┌─ Provided information
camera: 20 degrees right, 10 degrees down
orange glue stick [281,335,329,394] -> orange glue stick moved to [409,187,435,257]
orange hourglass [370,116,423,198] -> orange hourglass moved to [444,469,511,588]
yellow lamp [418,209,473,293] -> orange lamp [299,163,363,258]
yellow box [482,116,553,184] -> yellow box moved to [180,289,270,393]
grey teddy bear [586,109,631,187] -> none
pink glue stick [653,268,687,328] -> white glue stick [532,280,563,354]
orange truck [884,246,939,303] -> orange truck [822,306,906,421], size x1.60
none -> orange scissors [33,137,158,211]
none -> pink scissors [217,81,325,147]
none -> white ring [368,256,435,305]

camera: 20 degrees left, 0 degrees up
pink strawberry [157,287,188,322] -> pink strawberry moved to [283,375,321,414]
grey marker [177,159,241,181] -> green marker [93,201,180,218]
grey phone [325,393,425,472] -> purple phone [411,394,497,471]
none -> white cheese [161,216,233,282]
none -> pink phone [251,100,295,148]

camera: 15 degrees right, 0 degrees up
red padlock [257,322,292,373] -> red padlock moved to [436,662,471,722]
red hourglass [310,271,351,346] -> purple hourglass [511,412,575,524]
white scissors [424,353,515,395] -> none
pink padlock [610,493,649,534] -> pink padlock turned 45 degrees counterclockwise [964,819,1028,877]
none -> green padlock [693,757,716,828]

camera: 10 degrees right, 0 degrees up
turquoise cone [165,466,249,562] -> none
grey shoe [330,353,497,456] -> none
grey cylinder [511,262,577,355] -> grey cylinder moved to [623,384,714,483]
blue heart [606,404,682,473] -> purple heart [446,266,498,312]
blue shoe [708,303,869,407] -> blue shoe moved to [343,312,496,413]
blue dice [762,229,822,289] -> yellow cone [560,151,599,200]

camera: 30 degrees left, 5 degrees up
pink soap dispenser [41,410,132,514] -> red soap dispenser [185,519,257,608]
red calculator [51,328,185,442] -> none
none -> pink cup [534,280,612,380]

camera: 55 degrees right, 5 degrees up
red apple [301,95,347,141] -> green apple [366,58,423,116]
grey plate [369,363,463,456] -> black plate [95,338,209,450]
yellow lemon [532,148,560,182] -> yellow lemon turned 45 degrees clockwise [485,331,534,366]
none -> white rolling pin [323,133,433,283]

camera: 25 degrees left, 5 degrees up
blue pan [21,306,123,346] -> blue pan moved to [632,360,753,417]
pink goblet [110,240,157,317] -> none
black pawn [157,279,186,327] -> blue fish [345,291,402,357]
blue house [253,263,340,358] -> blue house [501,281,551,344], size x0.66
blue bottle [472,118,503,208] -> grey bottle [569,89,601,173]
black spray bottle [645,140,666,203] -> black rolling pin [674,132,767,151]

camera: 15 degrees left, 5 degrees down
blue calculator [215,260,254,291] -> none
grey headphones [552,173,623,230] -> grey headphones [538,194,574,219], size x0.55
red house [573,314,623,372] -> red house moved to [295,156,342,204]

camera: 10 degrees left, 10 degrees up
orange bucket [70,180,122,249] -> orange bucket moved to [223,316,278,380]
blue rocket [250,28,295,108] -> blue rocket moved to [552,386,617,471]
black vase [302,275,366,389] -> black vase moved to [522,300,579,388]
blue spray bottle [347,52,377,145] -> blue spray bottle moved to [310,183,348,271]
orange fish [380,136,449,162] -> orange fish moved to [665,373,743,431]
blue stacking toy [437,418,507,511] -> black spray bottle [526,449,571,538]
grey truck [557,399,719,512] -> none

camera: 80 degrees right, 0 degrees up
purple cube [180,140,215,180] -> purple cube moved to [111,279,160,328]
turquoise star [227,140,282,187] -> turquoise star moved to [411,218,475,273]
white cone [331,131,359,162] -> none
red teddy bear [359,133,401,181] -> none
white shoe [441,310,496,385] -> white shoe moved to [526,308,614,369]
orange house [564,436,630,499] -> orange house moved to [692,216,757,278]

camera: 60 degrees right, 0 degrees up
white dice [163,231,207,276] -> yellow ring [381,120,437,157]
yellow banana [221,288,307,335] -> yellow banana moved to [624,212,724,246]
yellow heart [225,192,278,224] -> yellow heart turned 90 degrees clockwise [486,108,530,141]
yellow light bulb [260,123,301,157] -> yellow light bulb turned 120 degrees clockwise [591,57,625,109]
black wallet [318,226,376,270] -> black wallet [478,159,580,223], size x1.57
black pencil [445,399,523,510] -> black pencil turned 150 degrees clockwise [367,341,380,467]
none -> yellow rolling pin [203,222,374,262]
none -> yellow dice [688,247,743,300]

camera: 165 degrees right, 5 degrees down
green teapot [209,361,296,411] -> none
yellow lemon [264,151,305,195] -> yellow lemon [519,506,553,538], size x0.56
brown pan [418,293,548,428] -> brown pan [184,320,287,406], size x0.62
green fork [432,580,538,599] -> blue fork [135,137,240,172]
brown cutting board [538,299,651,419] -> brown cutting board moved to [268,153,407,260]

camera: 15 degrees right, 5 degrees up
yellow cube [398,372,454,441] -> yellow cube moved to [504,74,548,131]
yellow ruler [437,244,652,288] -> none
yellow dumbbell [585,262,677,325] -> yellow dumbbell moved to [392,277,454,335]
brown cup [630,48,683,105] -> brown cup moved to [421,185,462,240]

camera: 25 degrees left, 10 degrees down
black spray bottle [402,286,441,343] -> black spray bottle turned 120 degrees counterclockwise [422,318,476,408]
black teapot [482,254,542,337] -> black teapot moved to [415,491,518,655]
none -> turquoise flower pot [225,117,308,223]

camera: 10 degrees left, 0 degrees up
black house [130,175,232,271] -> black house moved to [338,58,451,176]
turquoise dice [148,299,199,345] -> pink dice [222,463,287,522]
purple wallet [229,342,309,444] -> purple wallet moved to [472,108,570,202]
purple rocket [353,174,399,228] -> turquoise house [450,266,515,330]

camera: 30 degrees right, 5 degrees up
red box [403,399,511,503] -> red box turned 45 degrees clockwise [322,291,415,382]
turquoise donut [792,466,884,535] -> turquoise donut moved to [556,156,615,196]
└─
Activity - Copy the entire listing exactly. Do not skip a line.

Exercise output -
camera: 20 degrees right, 10 degrees down
orange glue stick [281,335,329,394] -> orange glue stick moved to [409,187,435,257]
orange hourglass [370,116,423,198] -> orange hourglass moved to [444,469,511,588]
yellow lamp [418,209,473,293] -> orange lamp [299,163,363,258]
yellow box [482,116,553,184] -> yellow box moved to [180,289,270,393]
grey teddy bear [586,109,631,187] -> none
pink glue stick [653,268,687,328] -> white glue stick [532,280,563,354]
orange truck [884,246,939,303] -> orange truck [822,306,906,421], size x1.60
none -> orange scissors [33,137,158,211]
none -> pink scissors [217,81,325,147]
none -> white ring [368,256,435,305]

camera: 20 degrees left, 0 degrees up
pink strawberry [157,287,188,322] -> pink strawberry moved to [283,375,321,414]
grey marker [177,159,241,181] -> green marker [93,201,180,218]
grey phone [325,393,425,472] -> purple phone [411,394,497,471]
none -> white cheese [161,216,233,282]
none -> pink phone [251,100,295,148]

camera: 15 degrees right, 0 degrees up
red padlock [257,322,292,373] -> red padlock moved to [436,662,471,722]
red hourglass [310,271,351,346] -> purple hourglass [511,412,575,524]
white scissors [424,353,515,395] -> none
pink padlock [610,493,649,534] -> pink padlock turned 45 degrees counterclockwise [964,819,1028,877]
none -> green padlock [693,757,716,828]

camera: 10 degrees right, 0 degrees up
turquoise cone [165,466,249,562] -> none
grey shoe [330,353,497,456] -> none
grey cylinder [511,262,577,355] -> grey cylinder moved to [623,384,714,483]
blue heart [606,404,682,473] -> purple heart [446,266,498,312]
blue shoe [708,303,869,407] -> blue shoe moved to [343,312,496,413]
blue dice [762,229,822,289] -> yellow cone [560,151,599,200]

camera: 30 degrees left, 5 degrees up
pink soap dispenser [41,410,132,514] -> red soap dispenser [185,519,257,608]
red calculator [51,328,185,442] -> none
none -> pink cup [534,280,612,380]

camera: 55 degrees right, 5 degrees up
red apple [301,95,347,141] -> green apple [366,58,423,116]
grey plate [369,363,463,456] -> black plate [95,338,209,450]
yellow lemon [532,148,560,182] -> yellow lemon turned 45 degrees clockwise [485,331,534,366]
none -> white rolling pin [323,133,433,283]

camera: 25 degrees left, 5 degrees up
blue pan [21,306,123,346] -> blue pan moved to [632,360,753,417]
pink goblet [110,240,157,317] -> none
black pawn [157,279,186,327] -> blue fish [345,291,402,357]
blue house [253,263,340,358] -> blue house [501,281,551,344], size x0.66
blue bottle [472,118,503,208] -> grey bottle [569,89,601,173]
black spray bottle [645,140,666,203] -> black rolling pin [674,132,767,151]

camera: 15 degrees left, 5 degrees down
blue calculator [215,260,254,291] -> none
grey headphones [552,173,623,230] -> grey headphones [538,194,574,219], size x0.55
red house [573,314,623,372] -> red house moved to [295,156,342,204]

camera: 10 degrees left, 10 degrees up
orange bucket [70,180,122,249] -> orange bucket moved to [223,316,278,380]
blue rocket [250,28,295,108] -> blue rocket moved to [552,386,617,471]
black vase [302,275,366,389] -> black vase moved to [522,300,579,388]
blue spray bottle [347,52,377,145] -> blue spray bottle moved to [310,183,348,271]
orange fish [380,136,449,162] -> orange fish moved to [665,373,743,431]
blue stacking toy [437,418,507,511] -> black spray bottle [526,449,571,538]
grey truck [557,399,719,512] -> none

camera: 80 degrees right, 0 degrees up
purple cube [180,140,215,180] -> purple cube moved to [111,279,160,328]
turquoise star [227,140,282,187] -> turquoise star moved to [411,218,475,273]
white cone [331,131,359,162] -> none
red teddy bear [359,133,401,181] -> none
white shoe [441,310,496,385] -> white shoe moved to [526,308,614,369]
orange house [564,436,630,499] -> orange house moved to [692,216,757,278]

camera: 60 degrees right, 0 degrees up
white dice [163,231,207,276] -> yellow ring [381,120,437,157]
yellow banana [221,288,307,335] -> yellow banana moved to [624,212,724,246]
yellow heart [225,192,278,224] -> yellow heart turned 90 degrees clockwise [486,108,530,141]
yellow light bulb [260,123,301,157] -> yellow light bulb turned 120 degrees clockwise [591,57,625,109]
black wallet [318,226,376,270] -> black wallet [478,159,580,223], size x1.57
black pencil [445,399,523,510] -> black pencil turned 150 degrees clockwise [367,341,380,467]
none -> yellow rolling pin [203,222,374,262]
none -> yellow dice [688,247,743,300]

camera: 165 degrees right, 5 degrees down
green teapot [209,361,296,411] -> none
yellow lemon [264,151,305,195] -> yellow lemon [519,506,553,538], size x0.56
brown pan [418,293,548,428] -> brown pan [184,320,287,406], size x0.62
green fork [432,580,538,599] -> blue fork [135,137,240,172]
brown cutting board [538,299,651,419] -> brown cutting board moved to [268,153,407,260]

camera: 15 degrees right, 5 degrees up
yellow cube [398,372,454,441] -> yellow cube moved to [504,74,548,131]
yellow ruler [437,244,652,288] -> none
yellow dumbbell [585,262,677,325] -> yellow dumbbell moved to [392,277,454,335]
brown cup [630,48,683,105] -> brown cup moved to [421,185,462,240]

camera: 25 degrees left, 10 degrees down
black spray bottle [402,286,441,343] -> black spray bottle turned 120 degrees counterclockwise [422,318,476,408]
black teapot [482,254,542,337] -> black teapot moved to [415,491,518,655]
none -> turquoise flower pot [225,117,308,223]

camera: 10 degrees left, 0 degrees up
black house [130,175,232,271] -> black house moved to [338,58,451,176]
turquoise dice [148,299,199,345] -> pink dice [222,463,287,522]
purple wallet [229,342,309,444] -> purple wallet moved to [472,108,570,202]
purple rocket [353,174,399,228] -> turquoise house [450,266,515,330]

camera: 30 degrees right, 5 degrees up
red box [403,399,511,503] -> red box turned 45 degrees clockwise [322,291,415,382]
turquoise donut [792,466,884,535] -> turquoise donut moved to [556,156,615,196]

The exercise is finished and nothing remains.